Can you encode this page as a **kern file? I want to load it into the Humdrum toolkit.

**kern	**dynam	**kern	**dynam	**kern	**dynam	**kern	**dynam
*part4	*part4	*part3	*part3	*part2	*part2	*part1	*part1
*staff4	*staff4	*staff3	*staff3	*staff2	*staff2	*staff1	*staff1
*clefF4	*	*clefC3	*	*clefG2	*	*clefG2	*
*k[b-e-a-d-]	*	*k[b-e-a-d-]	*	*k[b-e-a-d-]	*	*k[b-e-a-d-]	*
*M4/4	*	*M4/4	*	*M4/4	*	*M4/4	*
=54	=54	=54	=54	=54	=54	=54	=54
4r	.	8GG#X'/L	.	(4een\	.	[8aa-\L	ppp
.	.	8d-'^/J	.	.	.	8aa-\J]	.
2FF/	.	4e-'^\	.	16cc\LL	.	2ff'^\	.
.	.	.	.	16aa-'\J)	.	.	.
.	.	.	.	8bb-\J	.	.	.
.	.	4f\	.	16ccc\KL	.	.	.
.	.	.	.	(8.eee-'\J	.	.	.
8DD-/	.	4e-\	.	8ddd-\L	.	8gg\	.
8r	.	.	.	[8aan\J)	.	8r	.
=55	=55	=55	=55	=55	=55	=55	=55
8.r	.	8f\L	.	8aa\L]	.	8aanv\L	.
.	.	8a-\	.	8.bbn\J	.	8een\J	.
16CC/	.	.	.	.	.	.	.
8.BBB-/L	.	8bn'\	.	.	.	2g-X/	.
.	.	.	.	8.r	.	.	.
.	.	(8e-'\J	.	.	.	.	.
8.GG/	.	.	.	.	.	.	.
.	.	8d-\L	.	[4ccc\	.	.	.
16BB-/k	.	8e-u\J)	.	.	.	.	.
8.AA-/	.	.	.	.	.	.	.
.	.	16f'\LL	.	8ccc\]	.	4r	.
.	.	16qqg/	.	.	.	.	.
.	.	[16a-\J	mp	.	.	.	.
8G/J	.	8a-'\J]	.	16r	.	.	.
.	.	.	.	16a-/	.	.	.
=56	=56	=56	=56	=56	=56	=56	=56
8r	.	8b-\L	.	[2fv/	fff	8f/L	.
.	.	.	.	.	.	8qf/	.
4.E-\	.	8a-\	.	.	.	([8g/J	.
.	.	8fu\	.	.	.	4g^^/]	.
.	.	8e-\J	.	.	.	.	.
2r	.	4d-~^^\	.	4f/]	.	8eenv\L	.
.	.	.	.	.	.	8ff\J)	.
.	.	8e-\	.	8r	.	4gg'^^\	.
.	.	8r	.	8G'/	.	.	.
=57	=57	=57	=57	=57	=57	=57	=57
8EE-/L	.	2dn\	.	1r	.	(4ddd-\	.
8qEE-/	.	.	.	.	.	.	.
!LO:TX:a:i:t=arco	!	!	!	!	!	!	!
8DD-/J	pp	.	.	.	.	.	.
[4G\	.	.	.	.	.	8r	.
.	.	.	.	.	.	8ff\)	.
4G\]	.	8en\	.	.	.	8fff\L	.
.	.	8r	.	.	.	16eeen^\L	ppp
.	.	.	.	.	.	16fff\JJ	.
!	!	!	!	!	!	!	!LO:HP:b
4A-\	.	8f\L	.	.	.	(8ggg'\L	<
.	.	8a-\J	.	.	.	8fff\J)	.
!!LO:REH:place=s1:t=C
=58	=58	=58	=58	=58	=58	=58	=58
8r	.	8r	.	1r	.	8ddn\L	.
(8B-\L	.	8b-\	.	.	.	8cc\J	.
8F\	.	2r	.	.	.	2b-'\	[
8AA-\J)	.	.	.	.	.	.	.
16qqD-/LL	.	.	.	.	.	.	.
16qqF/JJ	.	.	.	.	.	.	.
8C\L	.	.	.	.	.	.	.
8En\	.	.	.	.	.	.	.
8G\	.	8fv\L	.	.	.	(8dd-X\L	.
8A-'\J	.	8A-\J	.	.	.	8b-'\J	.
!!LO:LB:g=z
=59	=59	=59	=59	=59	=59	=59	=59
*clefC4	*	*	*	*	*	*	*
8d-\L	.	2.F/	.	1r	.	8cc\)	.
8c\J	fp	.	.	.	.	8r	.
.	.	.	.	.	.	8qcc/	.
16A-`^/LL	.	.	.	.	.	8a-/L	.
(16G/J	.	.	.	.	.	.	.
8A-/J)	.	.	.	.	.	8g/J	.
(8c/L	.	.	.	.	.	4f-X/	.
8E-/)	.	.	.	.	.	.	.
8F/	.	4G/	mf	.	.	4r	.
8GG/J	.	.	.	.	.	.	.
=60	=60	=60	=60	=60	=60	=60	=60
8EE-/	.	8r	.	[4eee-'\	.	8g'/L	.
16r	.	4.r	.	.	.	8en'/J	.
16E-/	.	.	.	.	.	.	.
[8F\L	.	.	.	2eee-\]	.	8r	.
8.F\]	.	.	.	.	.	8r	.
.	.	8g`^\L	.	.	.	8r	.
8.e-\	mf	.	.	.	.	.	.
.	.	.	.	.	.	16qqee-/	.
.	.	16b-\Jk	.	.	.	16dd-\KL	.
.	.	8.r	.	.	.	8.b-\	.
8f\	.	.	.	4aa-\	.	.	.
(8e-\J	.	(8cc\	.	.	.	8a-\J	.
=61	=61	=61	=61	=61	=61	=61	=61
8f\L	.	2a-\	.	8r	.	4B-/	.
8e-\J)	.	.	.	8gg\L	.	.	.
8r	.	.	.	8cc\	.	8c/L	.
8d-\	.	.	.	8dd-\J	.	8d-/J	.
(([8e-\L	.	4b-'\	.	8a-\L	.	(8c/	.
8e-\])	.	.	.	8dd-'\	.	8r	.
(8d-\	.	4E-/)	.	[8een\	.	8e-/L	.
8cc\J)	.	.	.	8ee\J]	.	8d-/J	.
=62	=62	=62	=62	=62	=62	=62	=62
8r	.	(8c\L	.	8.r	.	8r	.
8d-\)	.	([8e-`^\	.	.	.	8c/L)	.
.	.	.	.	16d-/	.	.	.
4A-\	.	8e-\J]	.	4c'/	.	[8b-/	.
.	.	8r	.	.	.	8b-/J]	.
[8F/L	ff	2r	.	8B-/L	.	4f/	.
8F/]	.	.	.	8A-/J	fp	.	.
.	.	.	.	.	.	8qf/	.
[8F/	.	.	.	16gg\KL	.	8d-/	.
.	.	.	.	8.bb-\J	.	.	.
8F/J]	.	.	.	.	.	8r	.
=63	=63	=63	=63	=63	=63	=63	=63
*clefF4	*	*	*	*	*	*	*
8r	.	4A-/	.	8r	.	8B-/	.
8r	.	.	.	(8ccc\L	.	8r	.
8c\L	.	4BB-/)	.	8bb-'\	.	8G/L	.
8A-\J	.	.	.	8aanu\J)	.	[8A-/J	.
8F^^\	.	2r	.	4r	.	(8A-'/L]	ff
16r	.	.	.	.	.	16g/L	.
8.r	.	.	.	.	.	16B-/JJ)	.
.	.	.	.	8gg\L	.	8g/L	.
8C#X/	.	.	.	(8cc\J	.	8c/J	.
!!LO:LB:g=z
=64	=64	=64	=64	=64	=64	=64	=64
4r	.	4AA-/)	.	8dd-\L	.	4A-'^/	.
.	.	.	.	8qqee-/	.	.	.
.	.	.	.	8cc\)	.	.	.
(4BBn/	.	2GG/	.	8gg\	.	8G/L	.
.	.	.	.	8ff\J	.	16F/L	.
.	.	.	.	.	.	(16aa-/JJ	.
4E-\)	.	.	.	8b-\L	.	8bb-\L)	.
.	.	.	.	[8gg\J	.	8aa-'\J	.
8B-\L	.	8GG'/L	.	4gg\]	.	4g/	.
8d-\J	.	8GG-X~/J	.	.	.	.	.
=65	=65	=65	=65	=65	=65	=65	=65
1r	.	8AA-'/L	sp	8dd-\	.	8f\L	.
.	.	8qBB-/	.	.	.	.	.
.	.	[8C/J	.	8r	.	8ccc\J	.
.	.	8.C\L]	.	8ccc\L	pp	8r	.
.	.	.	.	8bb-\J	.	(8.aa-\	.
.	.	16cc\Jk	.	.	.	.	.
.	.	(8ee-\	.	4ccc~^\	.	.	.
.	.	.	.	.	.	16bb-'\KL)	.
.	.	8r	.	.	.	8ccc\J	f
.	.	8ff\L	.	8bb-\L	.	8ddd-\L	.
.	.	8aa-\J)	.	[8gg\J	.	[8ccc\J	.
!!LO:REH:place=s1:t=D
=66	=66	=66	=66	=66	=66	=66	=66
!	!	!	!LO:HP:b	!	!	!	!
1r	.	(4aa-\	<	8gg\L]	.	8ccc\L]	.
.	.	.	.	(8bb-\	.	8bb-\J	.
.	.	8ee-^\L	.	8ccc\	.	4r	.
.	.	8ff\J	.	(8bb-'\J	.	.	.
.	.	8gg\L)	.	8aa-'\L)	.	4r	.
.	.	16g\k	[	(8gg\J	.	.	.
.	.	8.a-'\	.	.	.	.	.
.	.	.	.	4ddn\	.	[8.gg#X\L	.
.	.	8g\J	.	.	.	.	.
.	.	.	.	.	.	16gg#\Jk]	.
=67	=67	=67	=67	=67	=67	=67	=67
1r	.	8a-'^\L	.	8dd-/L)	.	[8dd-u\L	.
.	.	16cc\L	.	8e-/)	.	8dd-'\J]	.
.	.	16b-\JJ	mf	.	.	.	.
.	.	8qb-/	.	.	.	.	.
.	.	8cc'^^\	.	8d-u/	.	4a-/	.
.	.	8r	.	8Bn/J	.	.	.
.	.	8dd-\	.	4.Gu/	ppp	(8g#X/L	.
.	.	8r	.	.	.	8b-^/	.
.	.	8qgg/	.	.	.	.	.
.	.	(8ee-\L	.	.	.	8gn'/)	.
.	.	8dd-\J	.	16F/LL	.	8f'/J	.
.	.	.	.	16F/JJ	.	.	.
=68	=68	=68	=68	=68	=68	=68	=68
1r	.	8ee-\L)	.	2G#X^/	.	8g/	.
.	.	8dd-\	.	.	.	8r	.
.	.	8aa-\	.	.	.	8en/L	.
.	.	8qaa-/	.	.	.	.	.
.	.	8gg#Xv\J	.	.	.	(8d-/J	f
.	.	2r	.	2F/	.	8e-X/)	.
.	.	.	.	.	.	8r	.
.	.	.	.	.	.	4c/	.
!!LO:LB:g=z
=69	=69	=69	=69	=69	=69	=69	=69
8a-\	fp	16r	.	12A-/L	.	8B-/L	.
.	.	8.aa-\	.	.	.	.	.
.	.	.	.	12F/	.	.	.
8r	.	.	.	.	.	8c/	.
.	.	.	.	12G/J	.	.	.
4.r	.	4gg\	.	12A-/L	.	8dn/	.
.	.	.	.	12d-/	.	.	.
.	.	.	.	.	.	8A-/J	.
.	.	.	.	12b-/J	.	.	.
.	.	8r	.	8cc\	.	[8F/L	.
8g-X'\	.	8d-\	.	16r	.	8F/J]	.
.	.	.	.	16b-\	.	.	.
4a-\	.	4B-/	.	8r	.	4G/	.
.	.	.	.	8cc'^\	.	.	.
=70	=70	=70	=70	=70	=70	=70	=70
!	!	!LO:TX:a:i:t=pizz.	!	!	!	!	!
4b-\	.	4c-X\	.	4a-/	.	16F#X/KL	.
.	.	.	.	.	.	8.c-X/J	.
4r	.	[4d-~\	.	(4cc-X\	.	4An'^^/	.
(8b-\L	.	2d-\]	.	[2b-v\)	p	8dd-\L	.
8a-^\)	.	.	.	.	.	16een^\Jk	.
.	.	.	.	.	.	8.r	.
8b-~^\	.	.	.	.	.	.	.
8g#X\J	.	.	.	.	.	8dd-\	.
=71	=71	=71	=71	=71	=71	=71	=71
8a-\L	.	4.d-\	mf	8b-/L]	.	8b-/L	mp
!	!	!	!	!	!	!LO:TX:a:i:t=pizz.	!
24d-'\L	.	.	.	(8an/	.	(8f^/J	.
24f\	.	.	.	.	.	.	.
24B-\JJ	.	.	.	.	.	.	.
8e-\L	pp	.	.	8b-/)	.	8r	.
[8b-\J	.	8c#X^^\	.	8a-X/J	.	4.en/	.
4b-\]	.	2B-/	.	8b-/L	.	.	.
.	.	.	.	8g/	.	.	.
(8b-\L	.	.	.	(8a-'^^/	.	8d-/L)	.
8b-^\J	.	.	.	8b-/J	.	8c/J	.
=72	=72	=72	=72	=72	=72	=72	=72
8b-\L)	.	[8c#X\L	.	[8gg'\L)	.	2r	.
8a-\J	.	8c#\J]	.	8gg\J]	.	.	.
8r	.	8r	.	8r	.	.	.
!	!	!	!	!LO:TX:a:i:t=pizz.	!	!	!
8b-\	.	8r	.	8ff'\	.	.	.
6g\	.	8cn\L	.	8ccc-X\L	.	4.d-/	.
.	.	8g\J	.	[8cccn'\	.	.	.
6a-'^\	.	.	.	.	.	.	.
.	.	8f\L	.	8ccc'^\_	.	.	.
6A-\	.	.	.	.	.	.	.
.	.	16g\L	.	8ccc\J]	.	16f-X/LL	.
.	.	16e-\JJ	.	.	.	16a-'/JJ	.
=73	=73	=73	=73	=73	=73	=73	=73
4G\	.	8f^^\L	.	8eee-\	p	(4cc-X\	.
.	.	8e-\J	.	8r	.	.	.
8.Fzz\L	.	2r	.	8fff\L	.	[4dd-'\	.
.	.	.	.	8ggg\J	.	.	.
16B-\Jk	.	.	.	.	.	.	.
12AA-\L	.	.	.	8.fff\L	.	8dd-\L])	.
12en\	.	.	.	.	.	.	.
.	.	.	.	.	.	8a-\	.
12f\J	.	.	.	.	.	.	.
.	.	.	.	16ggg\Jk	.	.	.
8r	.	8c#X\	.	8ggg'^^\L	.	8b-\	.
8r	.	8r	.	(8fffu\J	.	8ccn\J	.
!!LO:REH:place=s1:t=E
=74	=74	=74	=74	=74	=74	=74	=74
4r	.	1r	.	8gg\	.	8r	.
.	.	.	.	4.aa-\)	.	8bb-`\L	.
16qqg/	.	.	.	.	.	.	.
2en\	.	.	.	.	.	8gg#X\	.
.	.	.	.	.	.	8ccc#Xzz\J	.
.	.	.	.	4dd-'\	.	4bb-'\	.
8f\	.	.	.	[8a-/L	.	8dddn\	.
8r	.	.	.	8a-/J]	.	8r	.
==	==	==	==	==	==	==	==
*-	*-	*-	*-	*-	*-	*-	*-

________________________

**TO BE DONE:** Please pull out and copy every line above that contains the string "kern". Case matters.

**RESPONSE:**
Can you encode this page as a **kern file? I want to load it into the Humdrum toolkit.
**kern	**dynam	**kern	**dynam	**kern	**dynam	**kern	**dynam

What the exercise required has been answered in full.